▶ DIRECTIONS FOR THIS TASK: Each line of the material must be reproduced exactly; pictures stay out.

DATA START

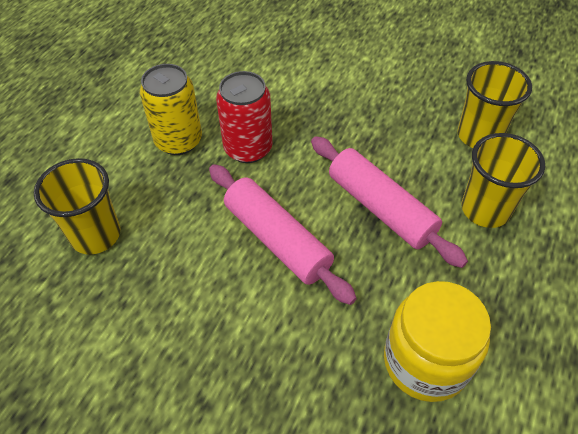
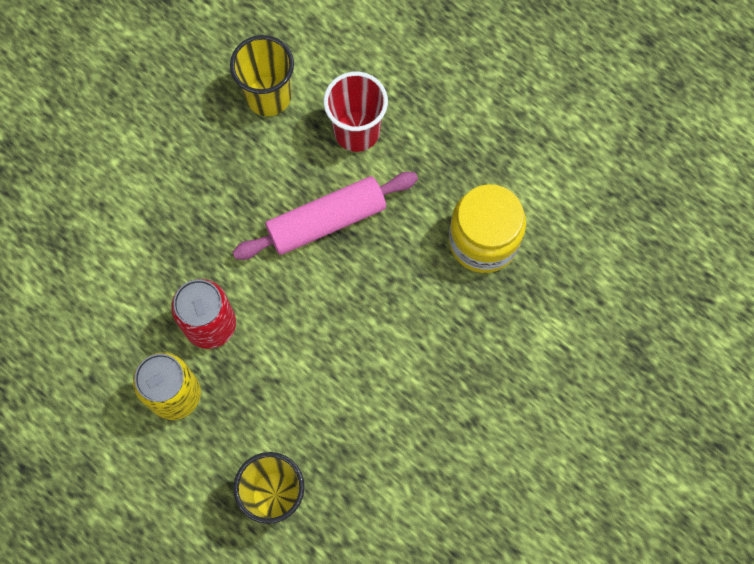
camera: 75 degrees left, 20 degrees up
(277, 239) = (333, 324): pink rolling pin -> none
(485, 209) = (356, 131): yellow cup -> red cup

DATA END

▶ WRITTEN RESPONSE:
camera: 75 degrees left, 20 degrees up
(277, 239) = (333, 324): pink rolling pin -> none
(485, 209) = (356, 131): yellow cup -> red cup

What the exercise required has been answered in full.